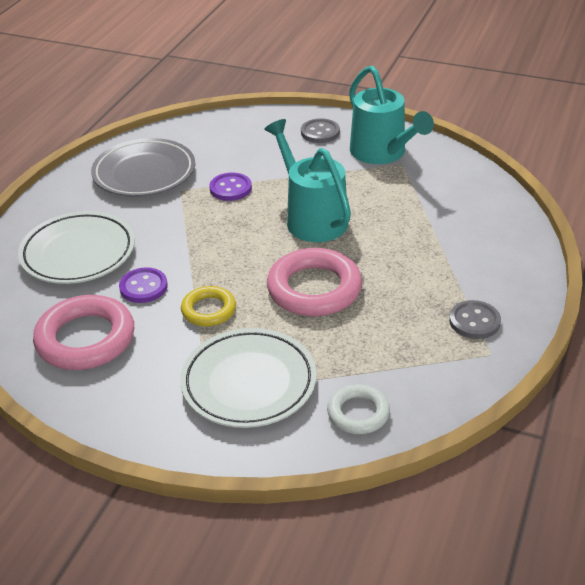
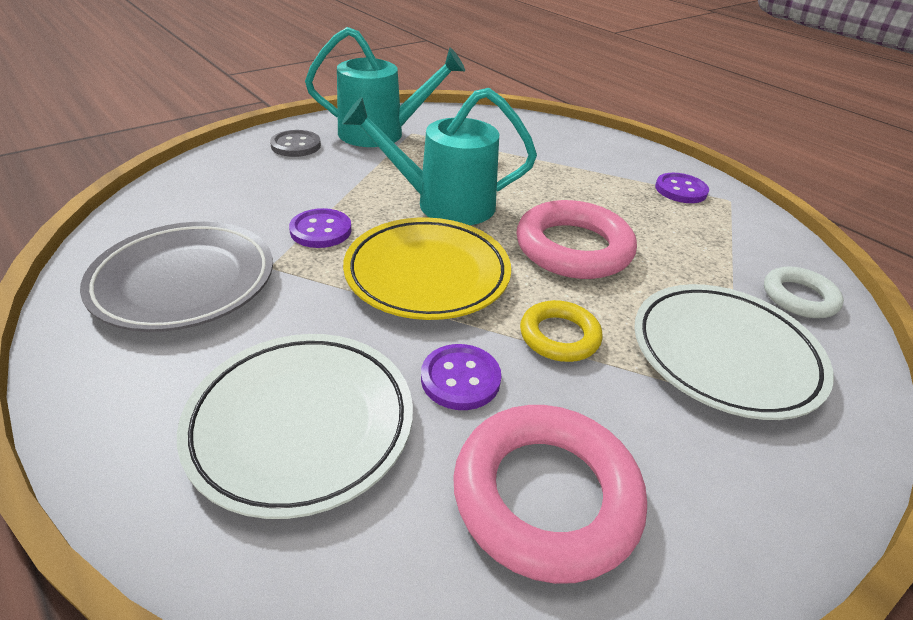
camera: 65 degrees left, 0 degrees up
(224, 242) = (427, 274): none -> yellow plate
(474, 321) = (680, 190): grey button -> purple button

→ EXERCISE AIM: The line containing "(224, 242) = (427, 274): none -> yellow plate" and every line after it, through the last one above, should be written out word for word.

→ ANSWER AREA:
(224, 242) = (427, 274): none -> yellow plate
(474, 321) = (680, 190): grey button -> purple button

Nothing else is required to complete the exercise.